Before-and-after scene images
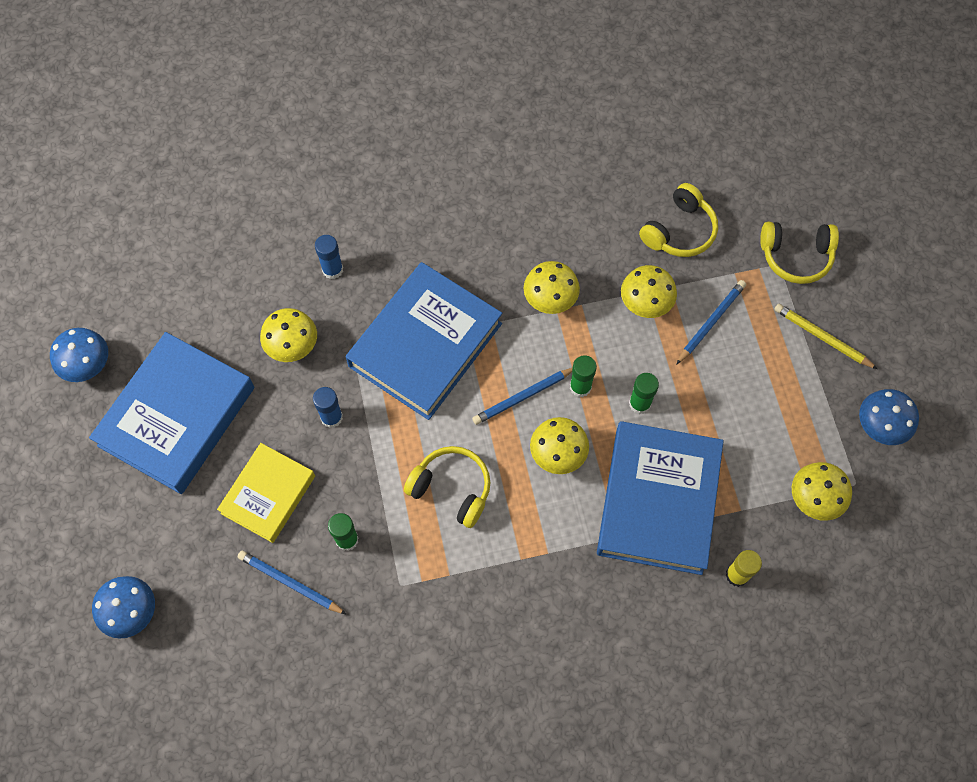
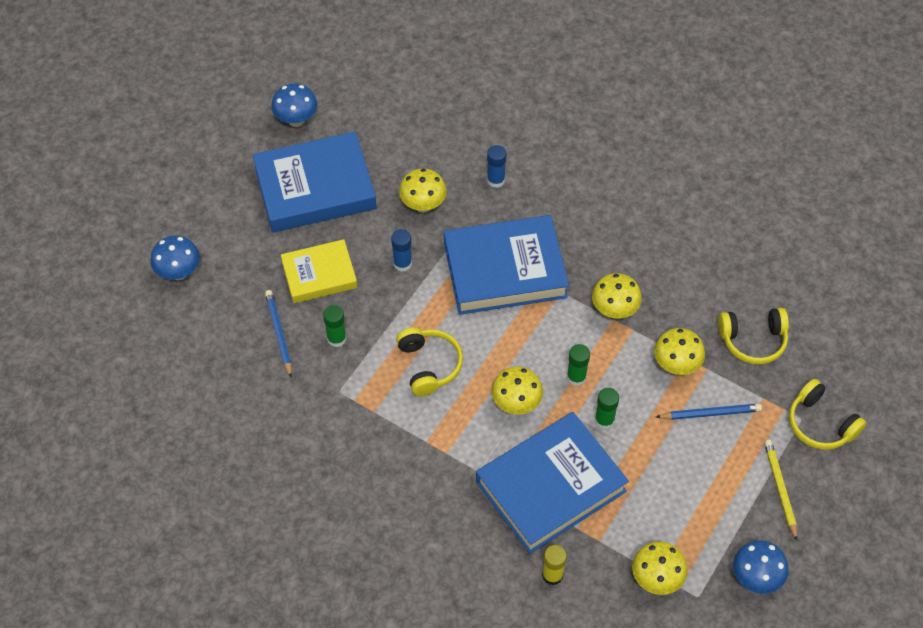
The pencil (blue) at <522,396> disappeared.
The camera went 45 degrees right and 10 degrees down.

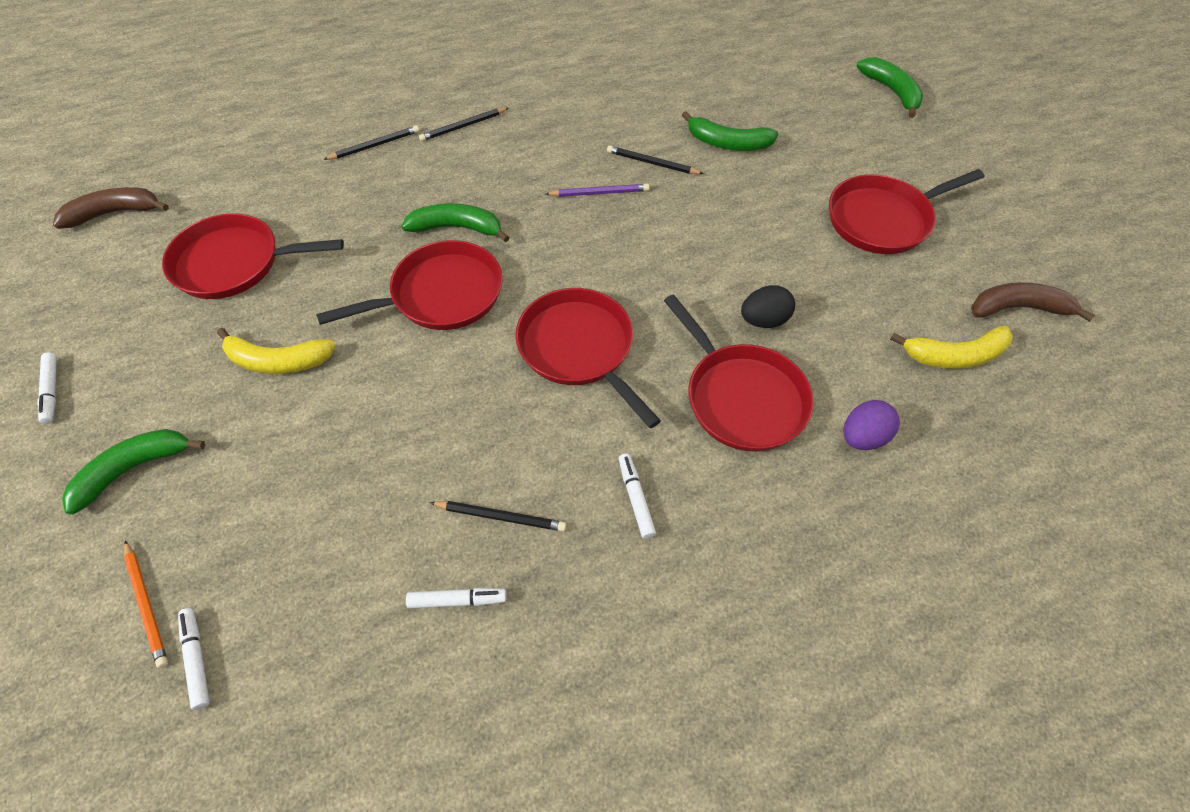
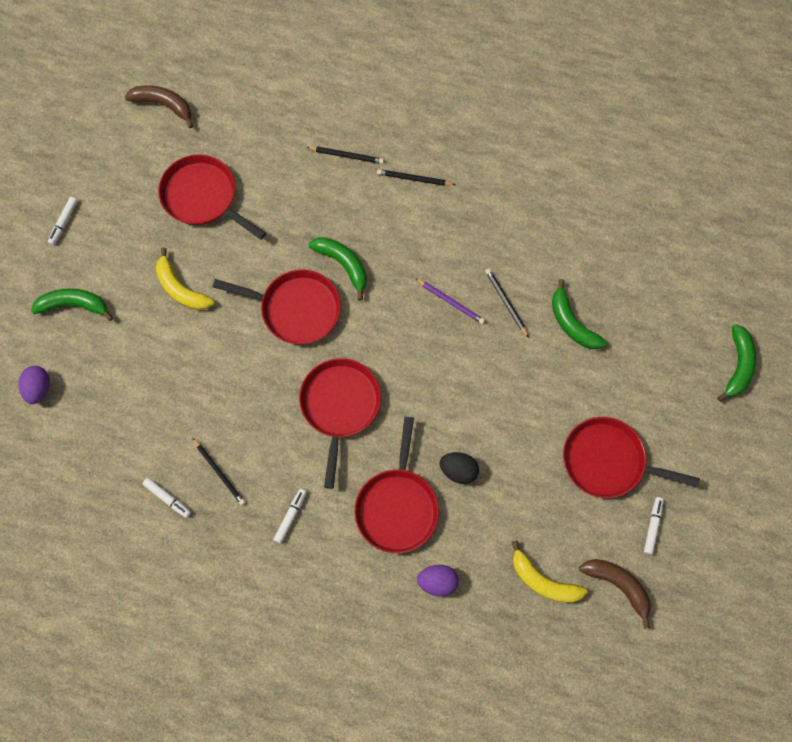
The pencil (orange) at <146,604> was replaced by the egg (purple) at <34,385>.
The marker (white) moved from <194,659> to <654,526>.
The camera went 40 degrees right and 15 degrees up.

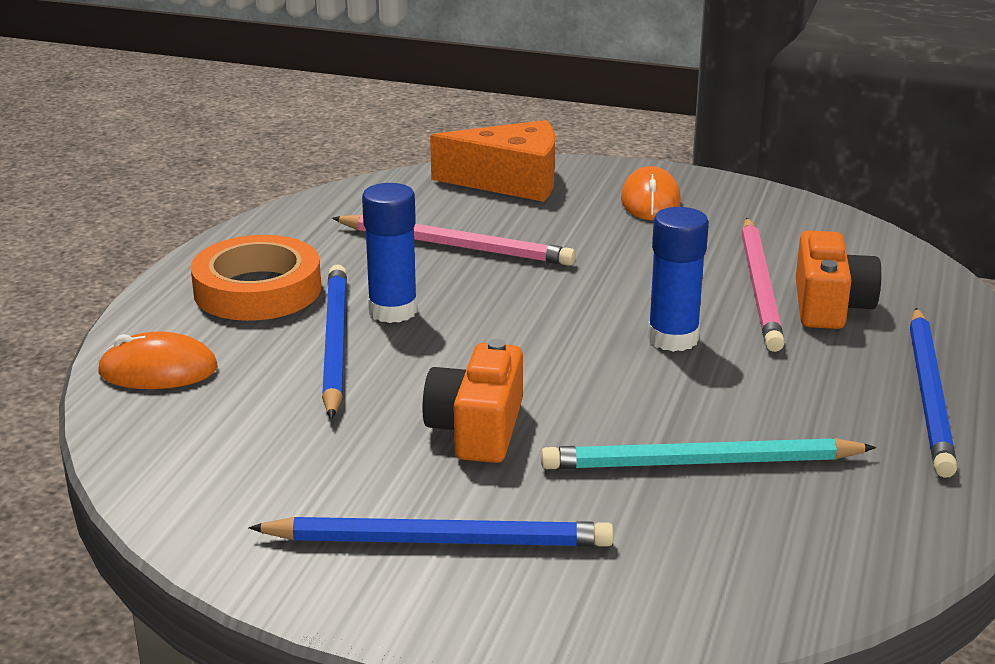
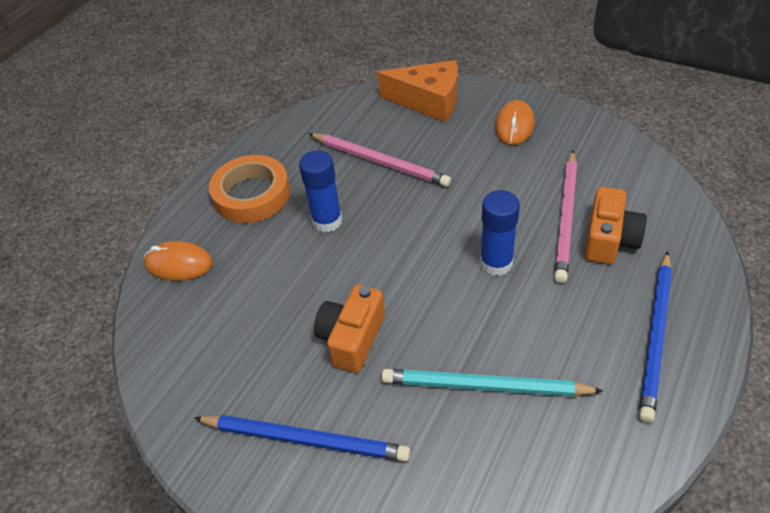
The pencil (blue) at <334,341> disappeared.
The camera went 15 degrees right and 20 degrees up.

→ **Activity**:
When you copy the entries above, keep every word exactly and omit the images.

→ **Expected answer**:
The pencil (blue) at <522,396> disappeared.
The camera went 45 degrees right and 10 degrees down.

The pencil (orange) at <146,604> was replaced by the egg (purple) at <34,385>.
The marker (white) moved from <194,659> to <654,526>.
The camera went 40 degrees right and 15 degrees up.

The pencil (blue) at <334,341> disappeared.
The camera went 15 degrees right and 20 degrees up.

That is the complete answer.